Available data.
►
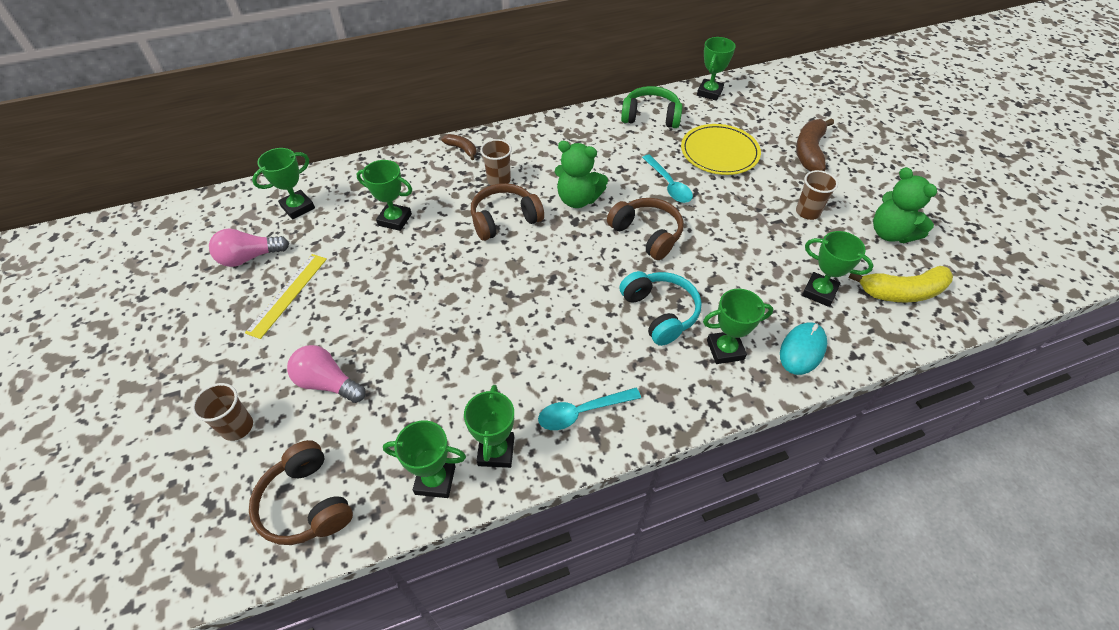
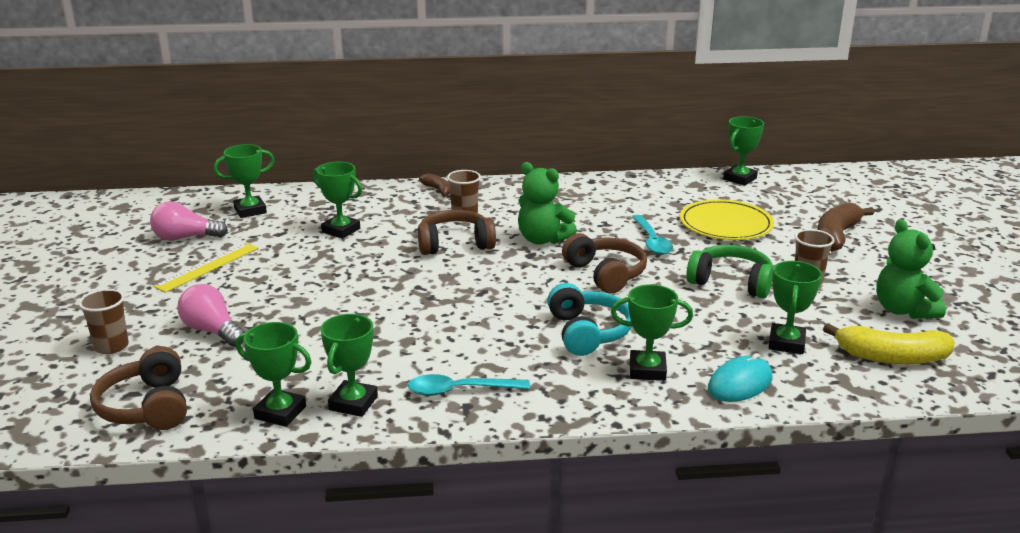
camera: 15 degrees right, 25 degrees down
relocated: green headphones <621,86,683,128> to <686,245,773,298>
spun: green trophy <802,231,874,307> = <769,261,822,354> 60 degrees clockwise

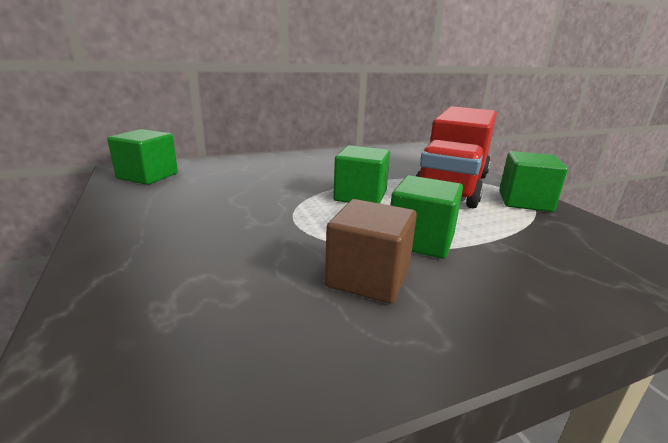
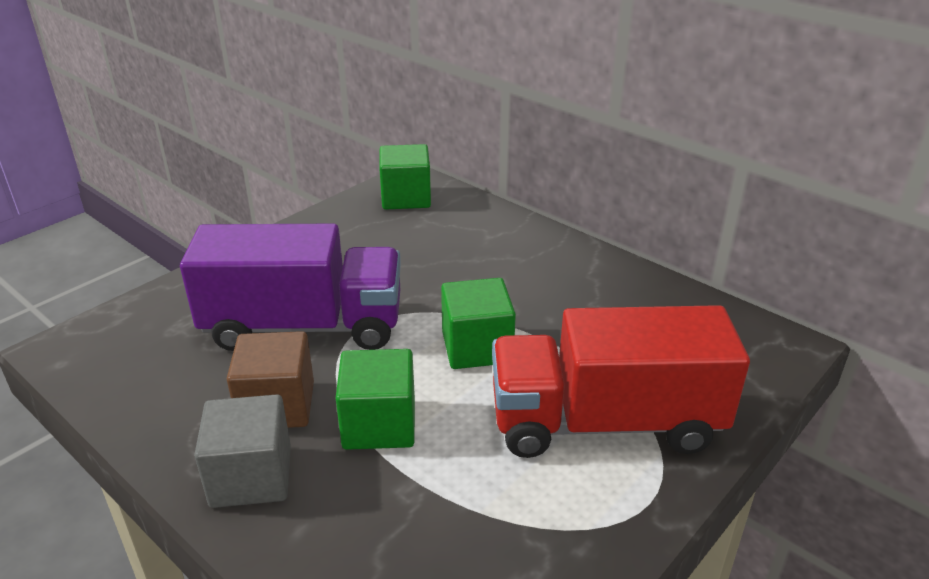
camera: 65 degrees right, 10 degrees up
missing: green cube <499,151,568,212>
appeared: purple truck <180,224,401,351>; grey cube <194,394,291,508>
◄
What you should do. The lines above that include "right" should each be listed.

Result of the task.
camera: 15 degrees right, 25 degrees down
camera: 65 degrees right, 10 degrees up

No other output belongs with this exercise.